*** Begin section ***

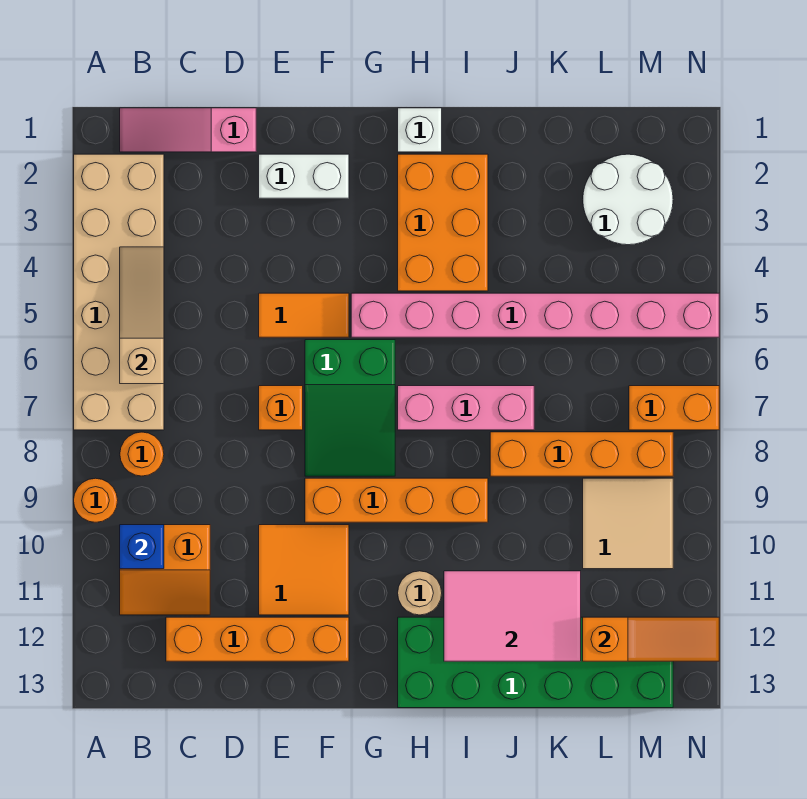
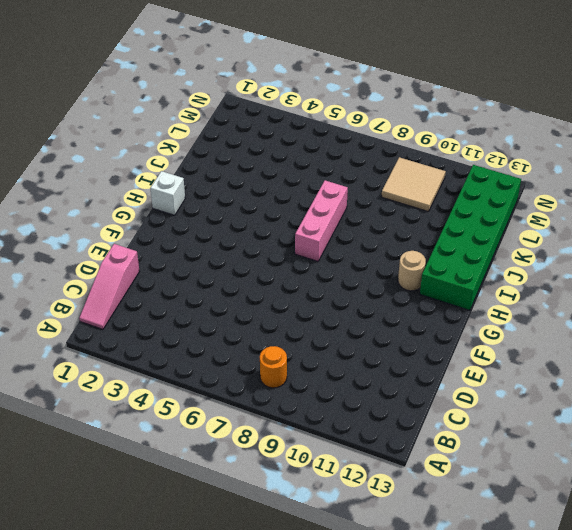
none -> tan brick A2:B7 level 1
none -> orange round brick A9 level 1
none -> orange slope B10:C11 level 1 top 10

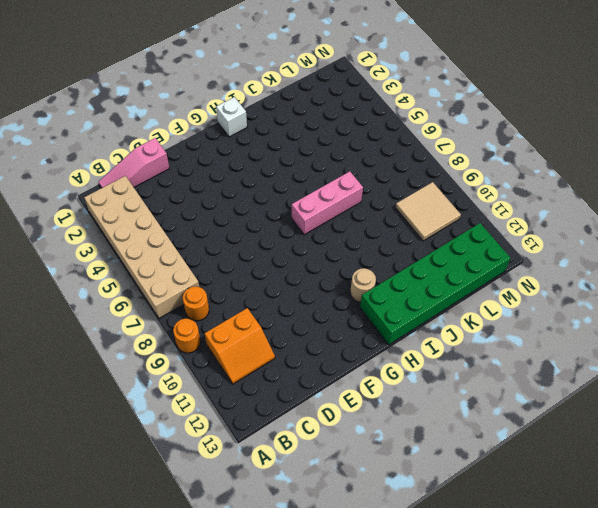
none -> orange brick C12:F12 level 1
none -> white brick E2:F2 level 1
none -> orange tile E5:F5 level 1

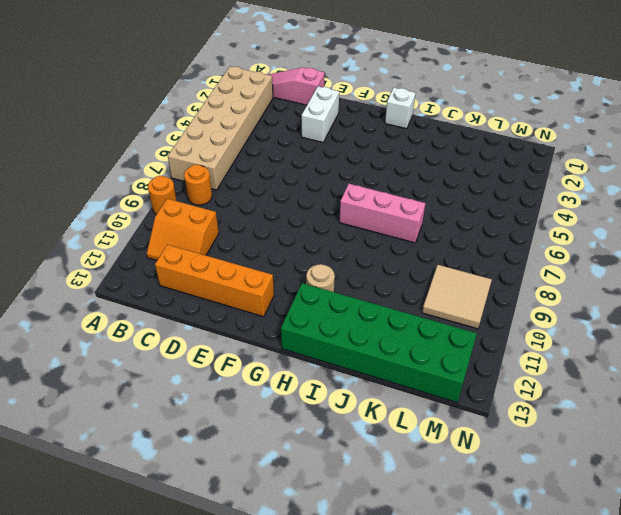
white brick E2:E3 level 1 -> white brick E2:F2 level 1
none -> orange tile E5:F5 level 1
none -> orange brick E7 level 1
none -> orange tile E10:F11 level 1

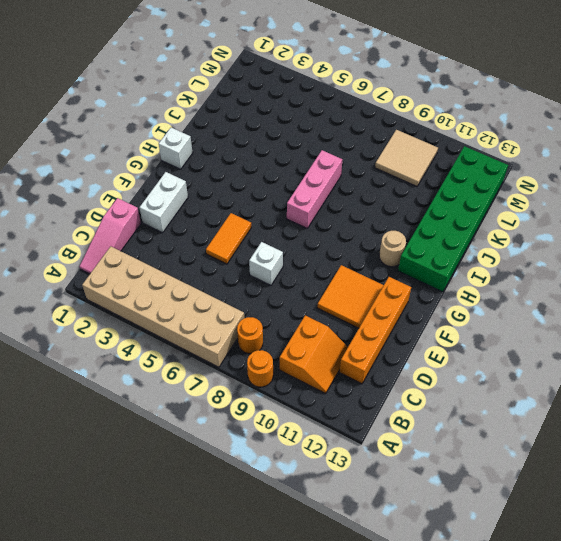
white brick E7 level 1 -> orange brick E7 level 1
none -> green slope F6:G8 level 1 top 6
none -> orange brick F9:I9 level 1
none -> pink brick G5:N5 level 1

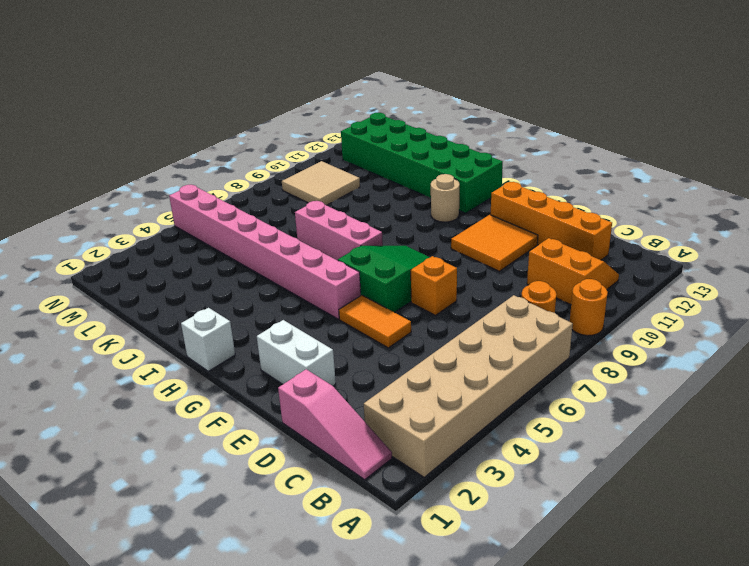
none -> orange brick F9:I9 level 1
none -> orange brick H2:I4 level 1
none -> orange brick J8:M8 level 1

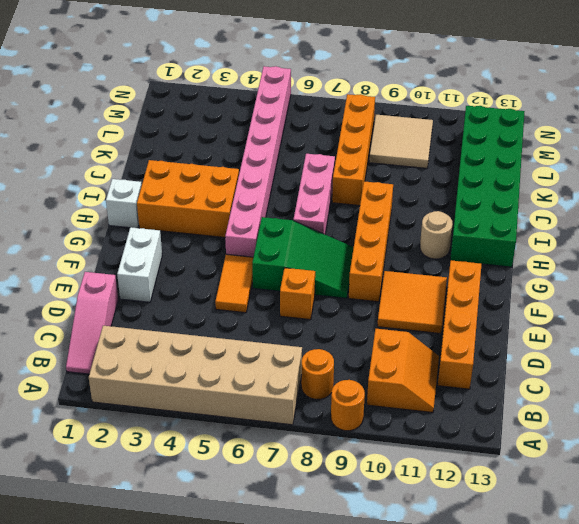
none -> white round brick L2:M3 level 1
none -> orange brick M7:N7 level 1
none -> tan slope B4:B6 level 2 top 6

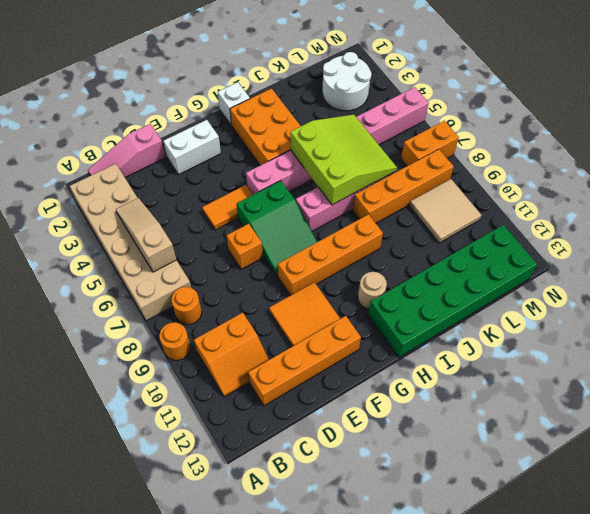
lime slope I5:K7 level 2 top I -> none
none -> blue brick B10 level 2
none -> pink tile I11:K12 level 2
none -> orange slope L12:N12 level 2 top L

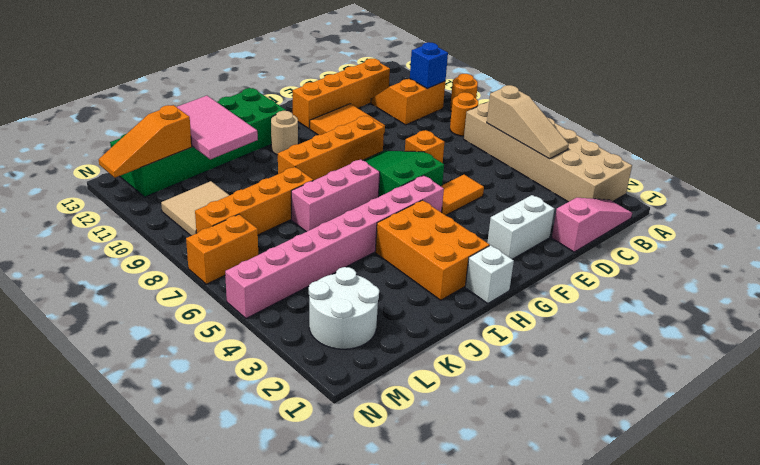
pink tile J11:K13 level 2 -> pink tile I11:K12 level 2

*** End section ***
*** Begin section ***

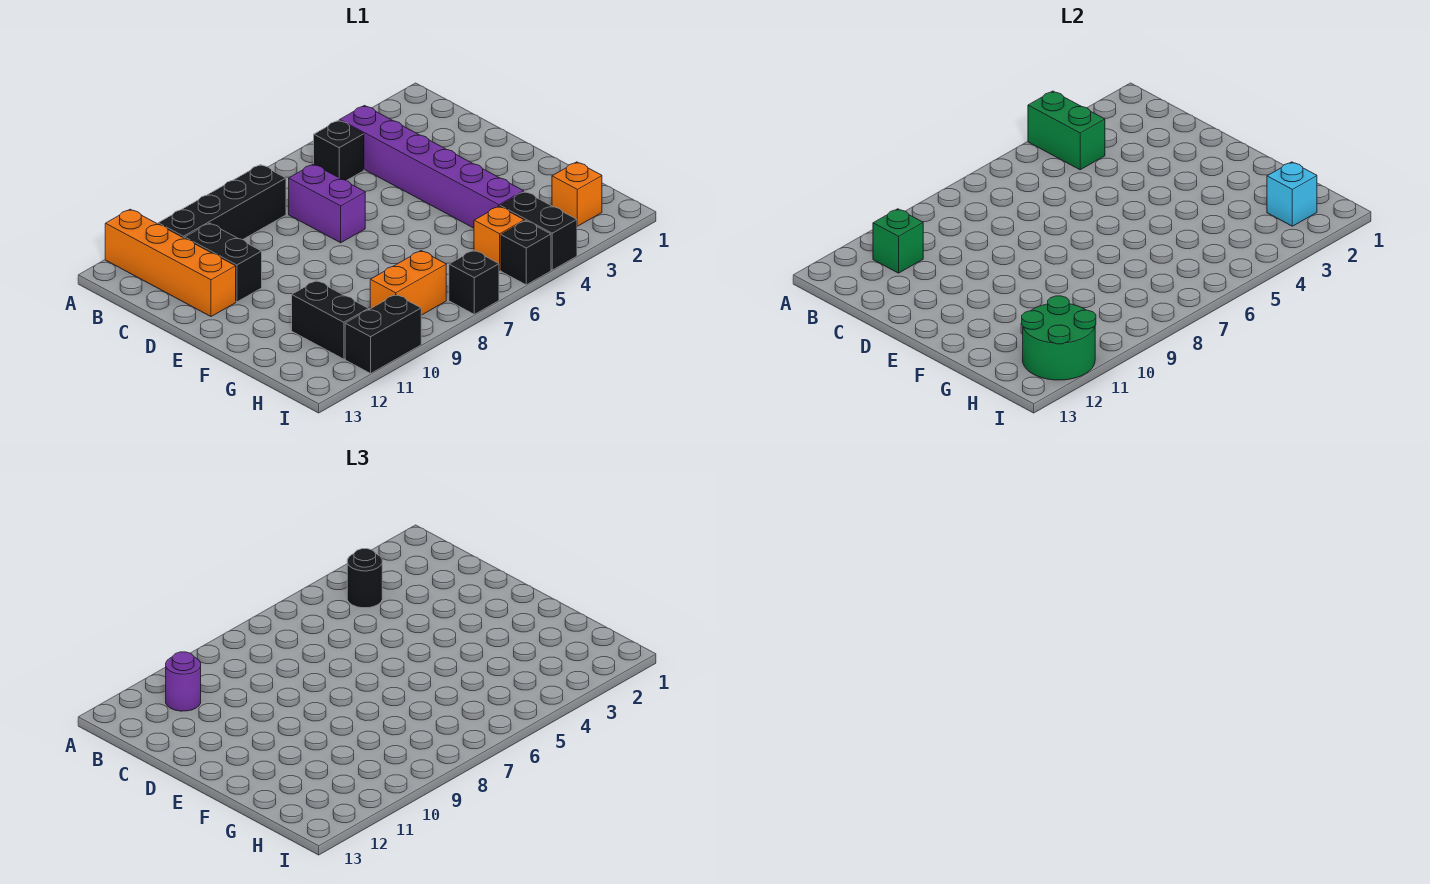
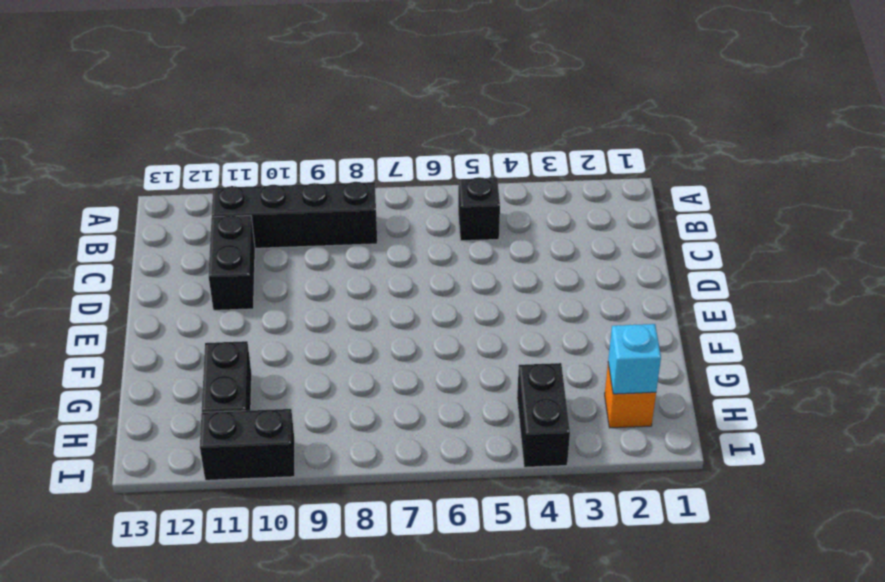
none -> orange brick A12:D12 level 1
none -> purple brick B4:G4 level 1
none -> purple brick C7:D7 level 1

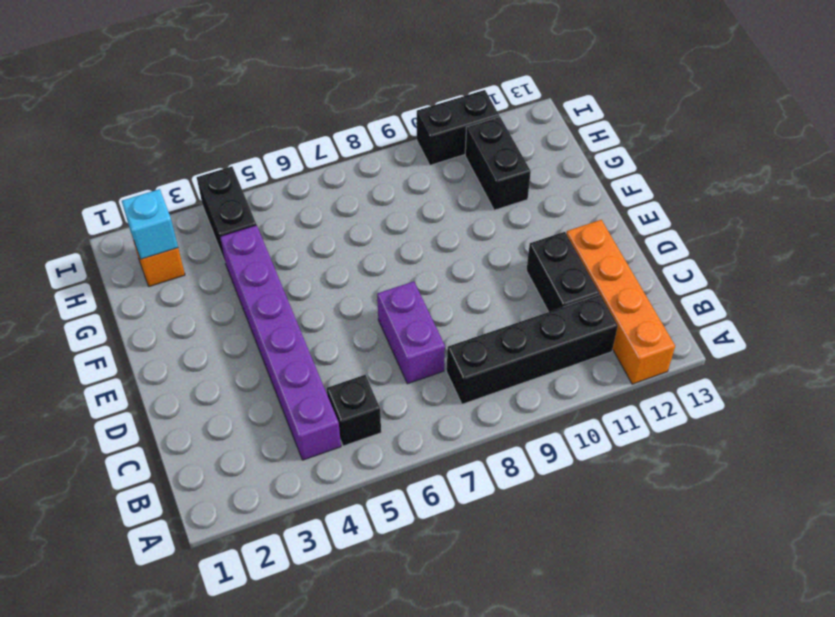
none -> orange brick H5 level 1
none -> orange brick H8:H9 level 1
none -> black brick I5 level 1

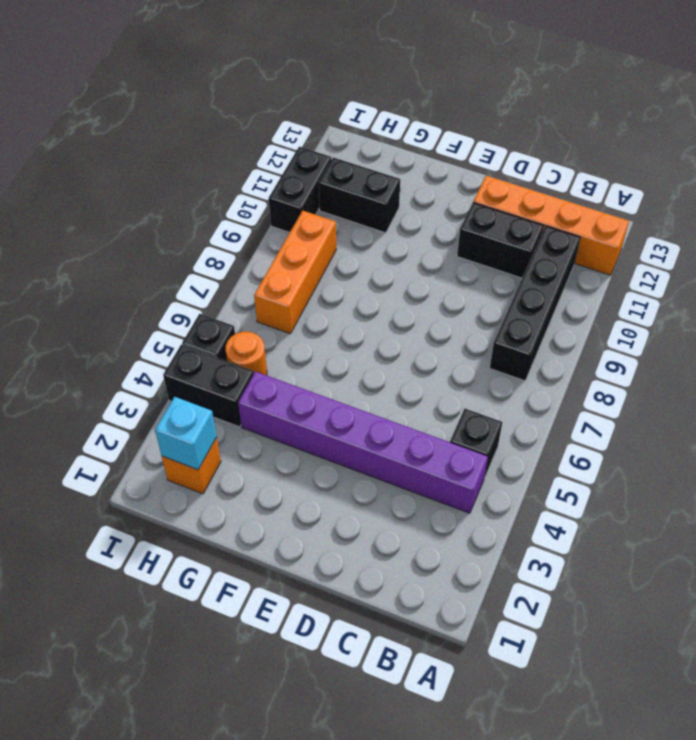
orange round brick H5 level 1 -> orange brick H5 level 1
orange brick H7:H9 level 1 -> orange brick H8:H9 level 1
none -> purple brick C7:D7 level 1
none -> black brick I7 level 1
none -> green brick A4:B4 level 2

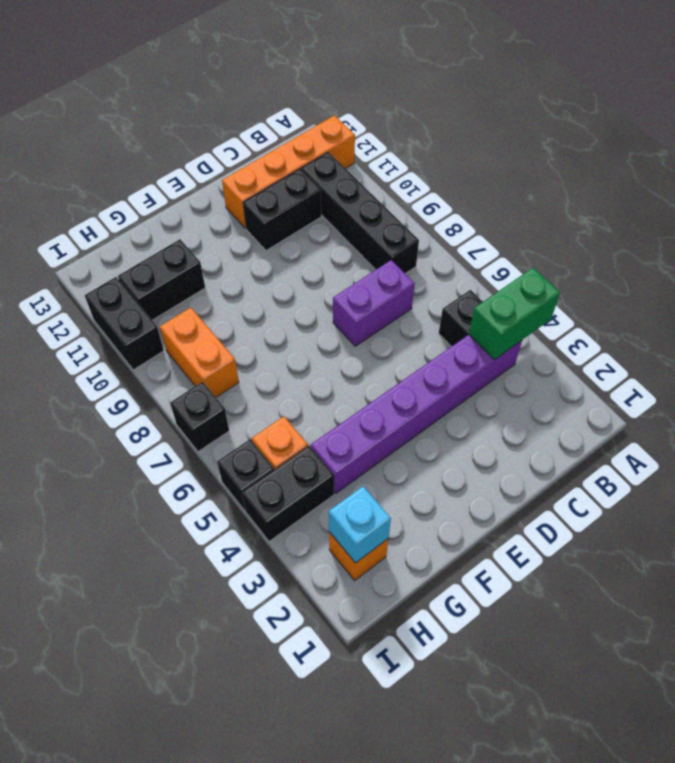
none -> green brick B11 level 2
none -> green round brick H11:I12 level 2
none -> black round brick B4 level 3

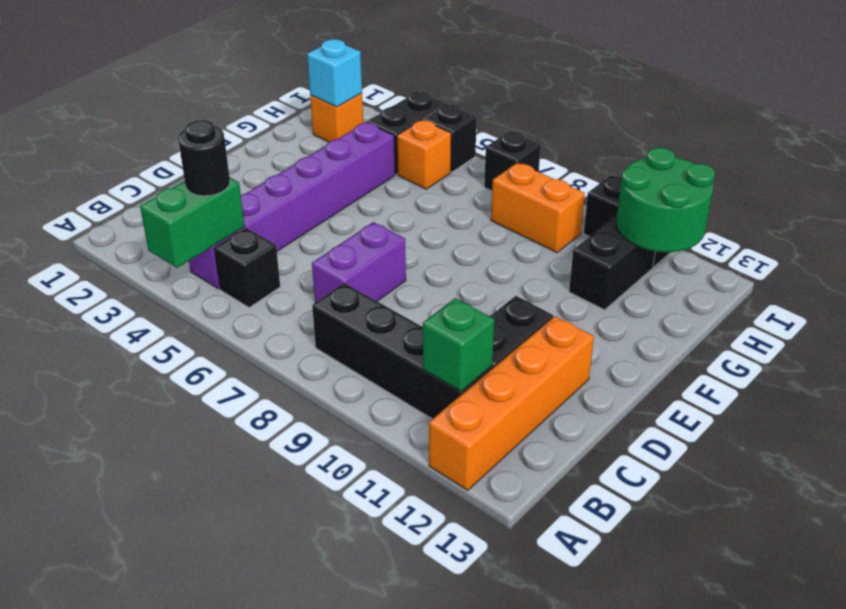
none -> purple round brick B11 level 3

*** End section ***

What is needed is an exact copy of the lines above from the one with "none -> tan brick A2:B7 level 1" to the one with "none -> orange slope L12:N12 level 2 top L", both ends kept, and nothing more; please leave the pictures out.

none -> tan brick A2:B7 level 1
none -> orange round brick A9 level 1
none -> orange slope B10:C11 level 1 top 10

none -> orange brick C12:F12 level 1
none -> white brick E2:F2 level 1
none -> orange tile E5:F5 level 1

white brick E2:E3 level 1 -> white brick E2:F2 level 1
none -> orange tile E5:F5 level 1
none -> orange brick E7 level 1
none -> orange tile E10:F11 level 1

white brick E7 level 1 -> orange brick E7 level 1
none -> green slope F6:G8 level 1 top 6
none -> orange brick F9:I9 level 1
none -> pink brick G5:N5 level 1

none -> orange brick F9:I9 level 1
none -> orange brick H2:I4 level 1
none -> orange brick J8:M8 level 1

none -> white round brick L2:M3 level 1
none -> orange brick M7:N7 level 1
none -> tan slope B4:B6 level 2 top 6

lime slope I5:K7 level 2 top I -> none
none -> blue brick B10 level 2
none -> pink tile I11:K12 level 2
none -> orange slope L12:N12 level 2 top L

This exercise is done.